→ **Data shown**
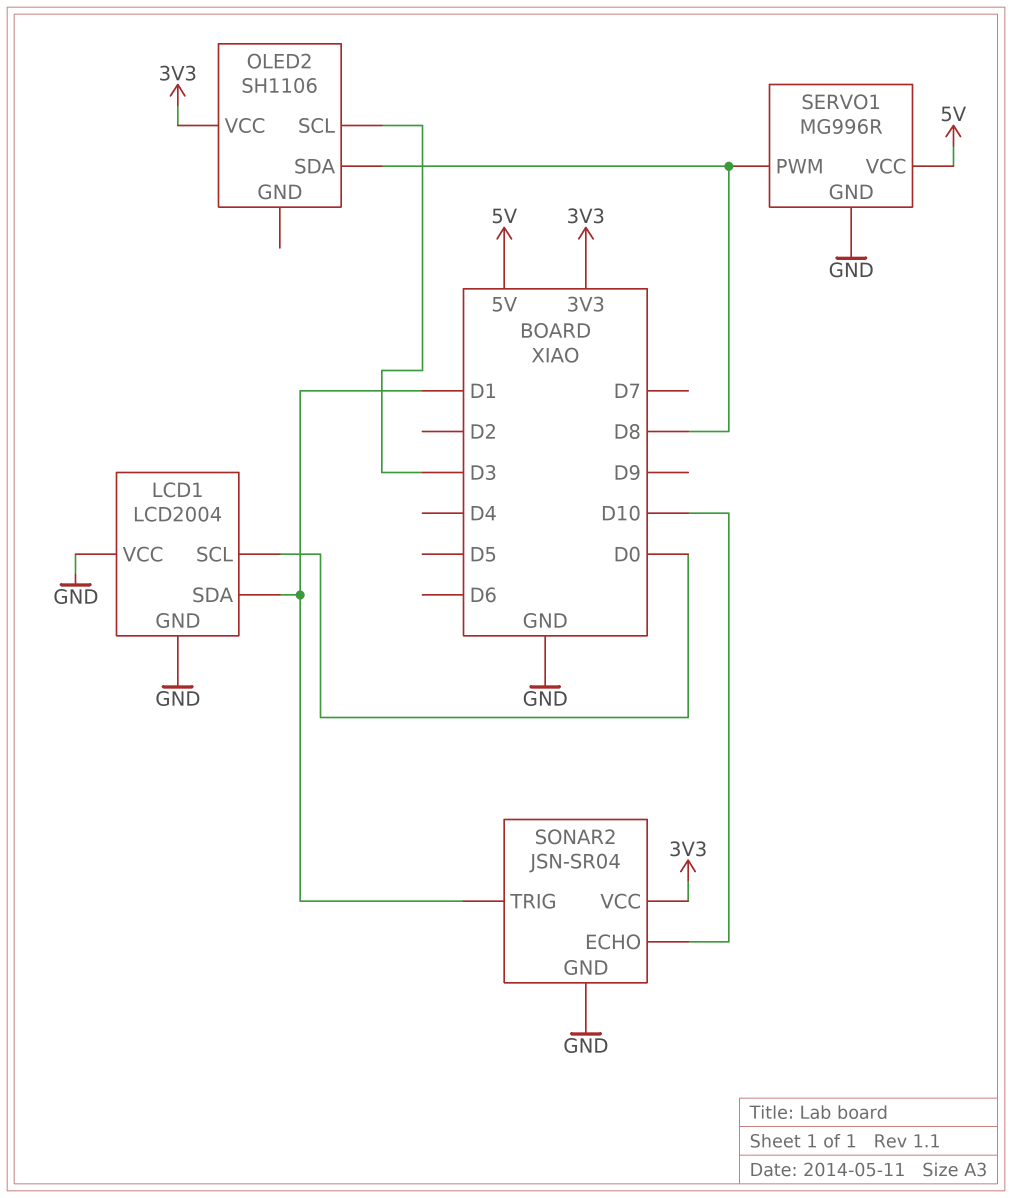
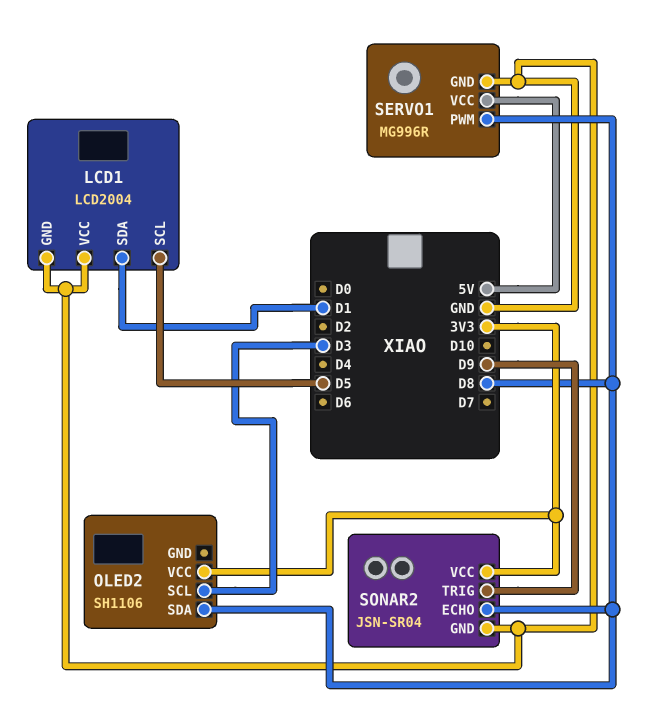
LCD1 pin SCL: D0 -> D5
SONAR2 pin ECHO: D10 -> D8
SONAR2 pin TRIG: D1 -> D9

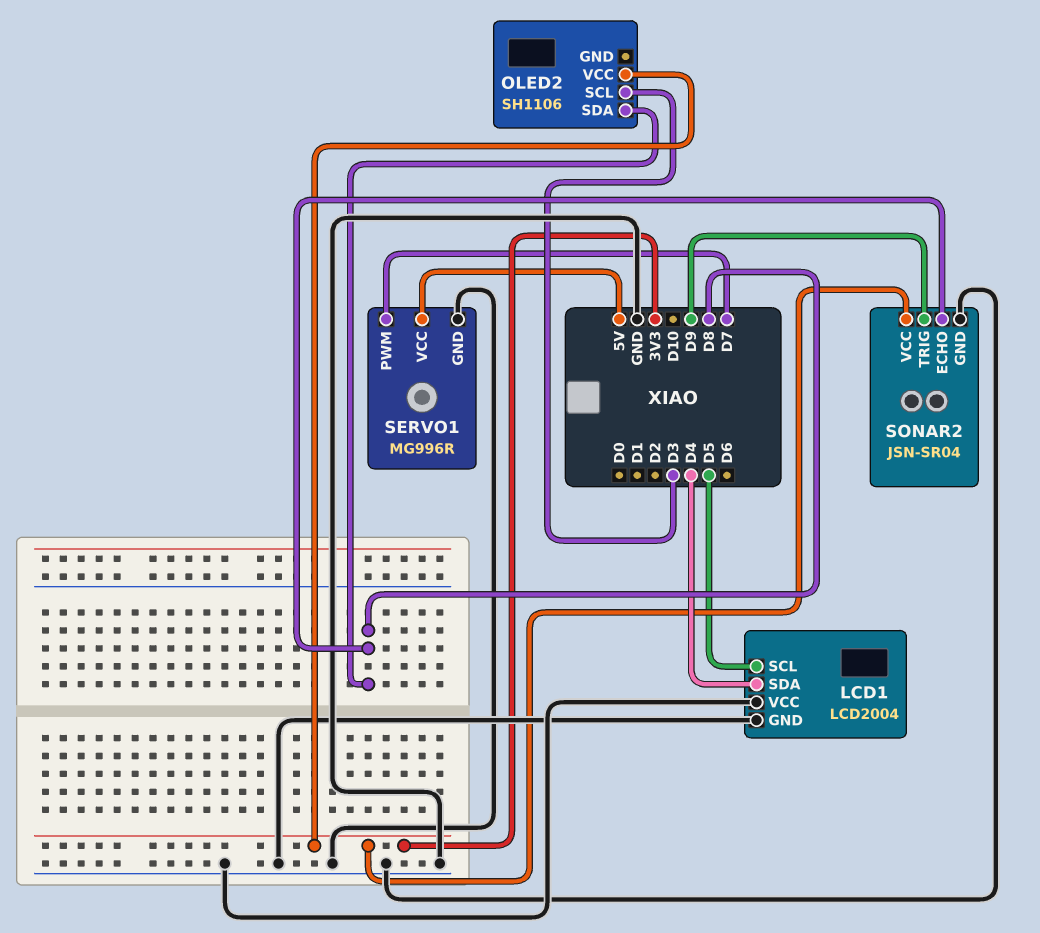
LCD1 pin SDA: D1 -> D4
SERVO1 pin PWM: D8 -> D7

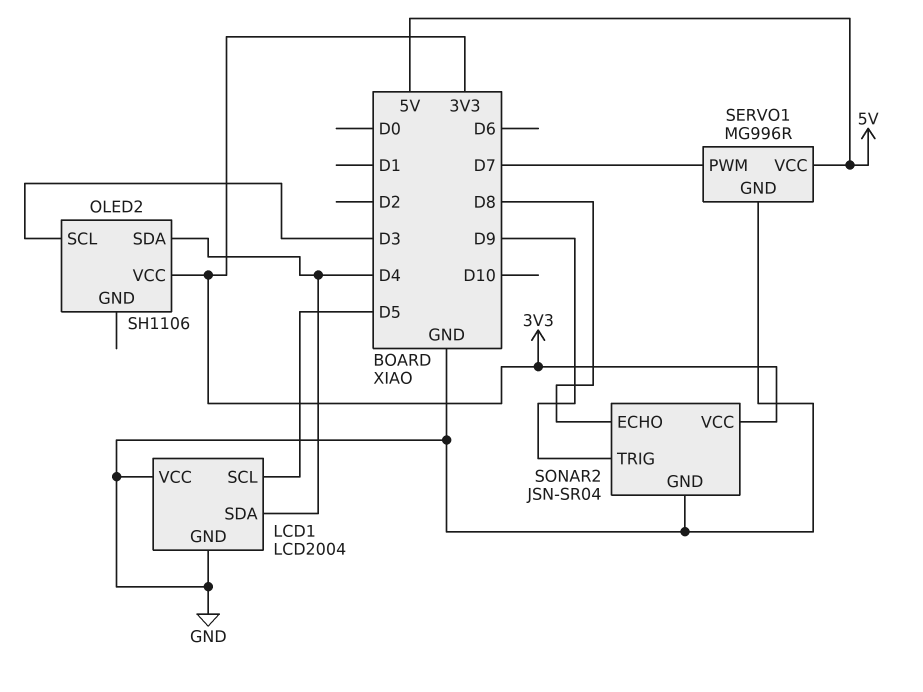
OLED2 pin SDA: D8 -> D4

→ **Required action**
All of the listing above must be output exactly, except for its pictures.

→ **Written solution**
LCD1 pin SCL: D0 -> D5
SONAR2 pin ECHO: D10 -> D8
SONAR2 pin TRIG: D1 -> D9

LCD1 pin SDA: D1 -> D4
SERVO1 pin PWM: D8 -> D7

OLED2 pin SDA: D8 -> D4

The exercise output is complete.